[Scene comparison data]
= = = = =

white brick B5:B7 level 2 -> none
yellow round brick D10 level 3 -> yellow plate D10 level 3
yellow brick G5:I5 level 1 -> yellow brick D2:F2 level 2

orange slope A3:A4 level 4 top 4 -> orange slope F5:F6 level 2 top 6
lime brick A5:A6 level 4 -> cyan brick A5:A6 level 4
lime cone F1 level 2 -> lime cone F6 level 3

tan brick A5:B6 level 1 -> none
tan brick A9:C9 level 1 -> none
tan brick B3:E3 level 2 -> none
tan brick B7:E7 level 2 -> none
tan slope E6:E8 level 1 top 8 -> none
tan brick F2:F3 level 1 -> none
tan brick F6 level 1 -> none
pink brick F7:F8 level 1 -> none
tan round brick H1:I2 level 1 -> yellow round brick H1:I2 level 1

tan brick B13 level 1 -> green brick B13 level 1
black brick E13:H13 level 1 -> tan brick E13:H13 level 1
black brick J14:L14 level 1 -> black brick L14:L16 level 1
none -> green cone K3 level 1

= = = = =

(GOAL OF THE EXERCISE): Which lines in the records above contain the string "cone"? Copy them.

(EXERCISE SOLUTION):
lime cone F1 level 2 -> lime cone F6 level 3
none -> green cone K3 level 1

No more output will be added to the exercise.